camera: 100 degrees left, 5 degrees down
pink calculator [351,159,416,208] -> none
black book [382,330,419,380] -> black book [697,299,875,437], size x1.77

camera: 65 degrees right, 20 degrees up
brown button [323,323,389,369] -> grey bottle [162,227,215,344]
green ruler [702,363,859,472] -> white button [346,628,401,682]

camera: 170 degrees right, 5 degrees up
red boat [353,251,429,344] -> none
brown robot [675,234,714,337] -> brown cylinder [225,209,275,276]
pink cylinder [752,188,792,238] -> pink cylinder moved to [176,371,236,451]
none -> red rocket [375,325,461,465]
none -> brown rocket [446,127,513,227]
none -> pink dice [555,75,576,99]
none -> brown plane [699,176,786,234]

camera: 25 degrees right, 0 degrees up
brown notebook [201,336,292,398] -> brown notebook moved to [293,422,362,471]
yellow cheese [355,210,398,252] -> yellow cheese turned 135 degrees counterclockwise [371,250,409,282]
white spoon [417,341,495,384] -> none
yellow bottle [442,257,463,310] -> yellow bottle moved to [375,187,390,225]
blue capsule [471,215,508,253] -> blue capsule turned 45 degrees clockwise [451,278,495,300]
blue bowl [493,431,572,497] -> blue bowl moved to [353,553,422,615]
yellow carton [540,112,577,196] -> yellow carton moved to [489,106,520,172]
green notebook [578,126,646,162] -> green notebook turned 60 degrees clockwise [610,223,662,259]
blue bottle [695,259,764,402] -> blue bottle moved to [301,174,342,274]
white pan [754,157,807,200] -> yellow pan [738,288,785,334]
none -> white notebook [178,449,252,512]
┄┄┄┄┄┄┄┄┄┄┄┄┄┄┄┄┄┄┄┄
### About this task
Only one stretch of the entries above is wanted: the lines from the one containing "none -> brown rocket [446,127,513,227]" through the one containing "blue capsule [471,215,508,253]". Please reproduce it exactly.

### Output
none -> brown rocket [446,127,513,227]
none -> pink dice [555,75,576,99]
none -> brown plane [699,176,786,234]

camera: 25 degrees right, 0 degrees up
brown notebook [201,336,292,398] -> brown notebook moved to [293,422,362,471]
yellow cheese [355,210,398,252] -> yellow cheese turned 135 degrees counterclockwise [371,250,409,282]
white spoon [417,341,495,384] -> none
yellow bottle [442,257,463,310] -> yellow bottle moved to [375,187,390,225]
blue capsule [471,215,508,253] -> blue capsule turned 45 degrees clockwise [451,278,495,300]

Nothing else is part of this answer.